Records provided:
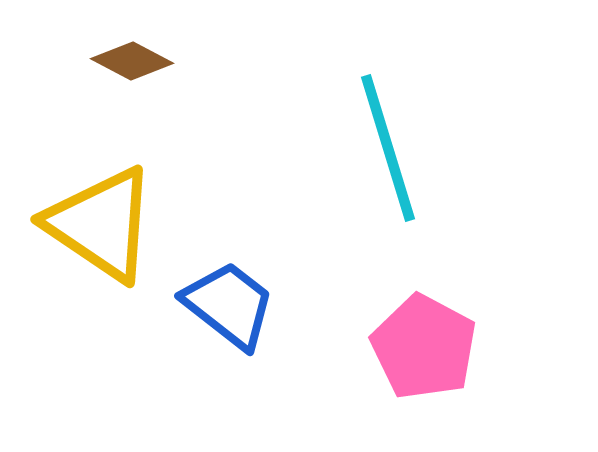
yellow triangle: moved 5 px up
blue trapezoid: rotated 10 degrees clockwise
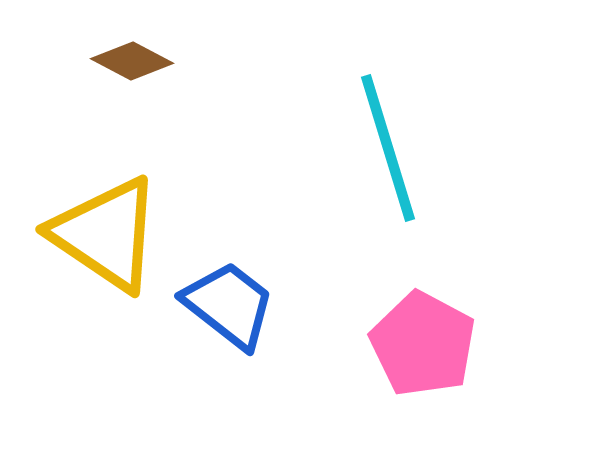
yellow triangle: moved 5 px right, 10 px down
pink pentagon: moved 1 px left, 3 px up
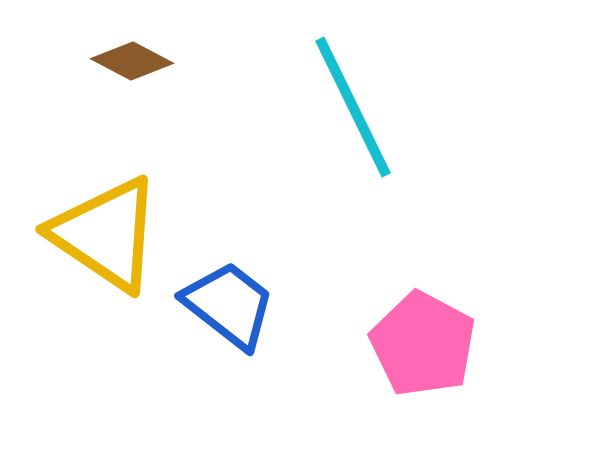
cyan line: moved 35 px left, 41 px up; rotated 9 degrees counterclockwise
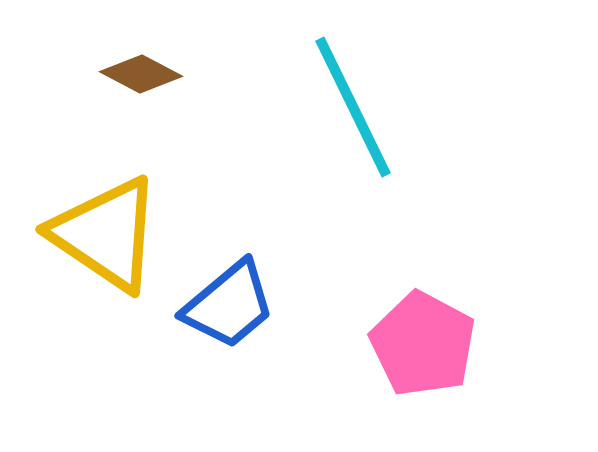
brown diamond: moved 9 px right, 13 px down
blue trapezoid: rotated 102 degrees clockwise
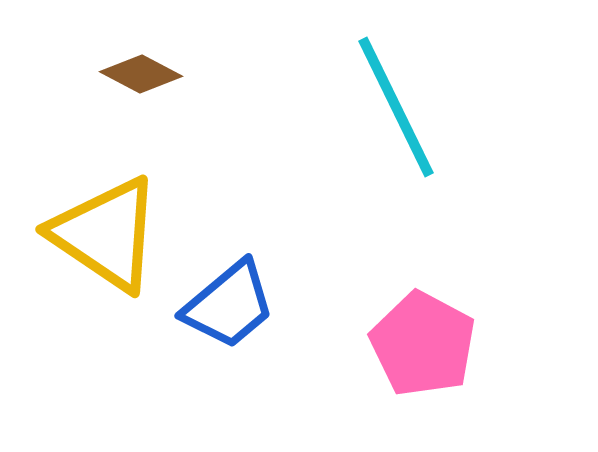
cyan line: moved 43 px right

What you need to do:
Update the entries by replacing every "px" with "pixels" and keeping everything else the same. Omit the pictures from your answer.

Task response:
yellow triangle: moved 5 pixels up
blue trapezoid: rotated 10 degrees clockwise
yellow triangle: moved 5 pixels right, 10 pixels down
pink pentagon: moved 1 pixels left, 3 pixels up
cyan line: moved 35 pixels left, 41 pixels up; rotated 9 degrees counterclockwise
brown diamond: moved 9 pixels right, 13 pixels down
blue trapezoid: rotated 102 degrees clockwise
cyan line: moved 43 pixels right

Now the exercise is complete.